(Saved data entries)
┌────────
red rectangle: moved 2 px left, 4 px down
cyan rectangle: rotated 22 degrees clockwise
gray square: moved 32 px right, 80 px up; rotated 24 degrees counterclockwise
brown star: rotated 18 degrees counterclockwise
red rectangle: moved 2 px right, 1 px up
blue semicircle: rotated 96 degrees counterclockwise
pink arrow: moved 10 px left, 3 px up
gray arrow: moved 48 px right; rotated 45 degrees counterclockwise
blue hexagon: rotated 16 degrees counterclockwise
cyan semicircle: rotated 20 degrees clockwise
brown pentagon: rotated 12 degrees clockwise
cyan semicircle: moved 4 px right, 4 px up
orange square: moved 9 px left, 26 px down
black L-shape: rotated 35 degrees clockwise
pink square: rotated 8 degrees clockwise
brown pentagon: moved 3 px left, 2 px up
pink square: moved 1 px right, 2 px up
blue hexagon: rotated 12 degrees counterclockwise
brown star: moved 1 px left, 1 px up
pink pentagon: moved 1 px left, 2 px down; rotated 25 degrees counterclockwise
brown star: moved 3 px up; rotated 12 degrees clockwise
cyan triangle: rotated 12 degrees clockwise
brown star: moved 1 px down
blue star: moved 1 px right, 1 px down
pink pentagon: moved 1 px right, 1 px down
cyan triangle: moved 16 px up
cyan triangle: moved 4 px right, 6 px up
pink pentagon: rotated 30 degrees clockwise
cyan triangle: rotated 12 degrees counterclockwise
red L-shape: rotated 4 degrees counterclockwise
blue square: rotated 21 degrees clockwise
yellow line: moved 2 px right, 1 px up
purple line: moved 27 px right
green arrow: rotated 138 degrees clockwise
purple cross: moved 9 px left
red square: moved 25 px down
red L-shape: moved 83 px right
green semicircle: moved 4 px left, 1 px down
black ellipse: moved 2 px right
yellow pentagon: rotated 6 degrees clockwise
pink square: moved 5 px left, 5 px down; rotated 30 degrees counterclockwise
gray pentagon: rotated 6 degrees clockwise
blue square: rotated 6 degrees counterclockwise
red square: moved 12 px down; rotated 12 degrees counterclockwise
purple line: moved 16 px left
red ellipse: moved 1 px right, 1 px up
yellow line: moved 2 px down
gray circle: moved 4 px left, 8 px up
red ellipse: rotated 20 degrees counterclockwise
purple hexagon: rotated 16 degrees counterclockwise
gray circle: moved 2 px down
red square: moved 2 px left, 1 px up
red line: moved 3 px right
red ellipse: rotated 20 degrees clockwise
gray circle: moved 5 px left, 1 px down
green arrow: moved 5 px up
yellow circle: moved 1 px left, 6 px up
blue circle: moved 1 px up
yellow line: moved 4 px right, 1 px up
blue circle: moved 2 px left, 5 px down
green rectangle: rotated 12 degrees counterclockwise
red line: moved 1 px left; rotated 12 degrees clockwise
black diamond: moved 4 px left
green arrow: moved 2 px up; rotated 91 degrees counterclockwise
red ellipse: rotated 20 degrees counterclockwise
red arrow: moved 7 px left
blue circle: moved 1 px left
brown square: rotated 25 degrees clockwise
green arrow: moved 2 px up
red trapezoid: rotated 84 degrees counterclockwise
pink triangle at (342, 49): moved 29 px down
└────────
Please reproduce every line of the material above word for word.

COMPLETE RESPONSE:
red rectangle: moved 2 px left, 4 px down
cyan rectangle: rotated 22 degrees clockwise
gray square: moved 32 px right, 80 px up; rotated 24 degrees counterclockwise
brown star: rotated 18 degrees counterclockwise
red rectangle: moved 2 px right, 1 px up
blue semicircle: rotated 96 degrees counterclockwise
pink arrow: moved 10 px left, 3 px up
gray arrow: moved 48 px right; rotated 45 degrees counterclockwise
blue hexagon: rotated 16 degrees counterclockwise
cyan semicircle: rotated 20 degrees clockwise
brown pentagon: rotated 12 degrees clockwise
cyan semicircle: moved 4 px right, 4 px up
orange square: moved 9 px left, 26 px down
black L-shape: rotated 35 degrees clockwise
pink square: rotated 8 degrees clockwise
brown pentagon: moved 3 px left, 2 px up
pink square: moved 1 px right, 2 px up
blue hexagon: rotated 12 degrees counterclockwise
brown star: moved 1 px left, 1 px up
pink pentagon: moved 1 px left, 2 px down; rotated 25 degrees counterclockwise
brown star: moved 3 px up; rotated 12 degrees clockwise
cyan triangle: rotated 12 degrees clockwise
brown star: moved 1 px down
blue star: moved 1 px right, 1 px down
pink pentagon: moved 1 px right, 1 px down
cyan triangle: moved 16 px up
cyan triangle: moved 4 px right, 6 px up
pink pentagon: rotated 30 degrees clockwise
cyan triangle: rotated 12 degrees counterclockwise
red L-shape: rotated 4 degrees counterclockwise
blue square: rotated 21 degrees clockwise
yellow line: moved 2 px right, 1 px up
purple line: moved 27 px right
green arrow: rotated 138 degrees clockwise
purple cross: moved 9 px left
red square: moved 25 px down
red L-shape: moved 83 px right
green semicircle: moved 4 px left, 1 px down
black ellipse: moved 2 px right
yellow pentagon: rotated 6 degrees clockwise
pink square: moved 5 px left, 5 px down; rotated 30 degrees counterclockwise
gray pentagon: rotated 6 degrees clockwise
blue square: rotated 6 degrees counterclockwise
red square: moved 12 px down; rotated 12 degrees counterclockwise
purple line: moved 16 px left
red ellipse: moved 1 px right, 1 px up
yellow line: moved 2 px down
gray circle: moved 4 px left, 8 px up
red ellipse: rotated 20 degrees counterclockwise
purple hexagon: rotated 16 degrees counterclockwise
gray circle: moved 2 px down
red square: moved 2 px left, 1 px up
red line: moved 3 px right
red ellipse: rotated 20 degrees clockwise
gray circle: moved 5 px left, 1 px down
green arrow: moved 5 px up
yellow circle: moved 1 px left, 6 px up
blue circle: moved 1 px up
yellow line: moved 4 px right, 1 px up
blue circle: moved 2 px left, 5 px down
green rectangle: rotated 12 degrees counterclockwise
red line: moved 1 px left; rotated 12 degrees clockwise
black diamond: moved 4 px left
green arrow: moved 2 px up; rotated 91 degrees counterclockwise
red ellipse: rotated 20 degrees counterclockwise
red arrow: moved 7 px left
blue circle: moved 1 px left
brown square: rotated 25 degrees clockwise
green arrow: moved 2 px up
red trapezoid: rotated 84 degrees counterclockwise
pink triangle at (342, 49): moved 29 px down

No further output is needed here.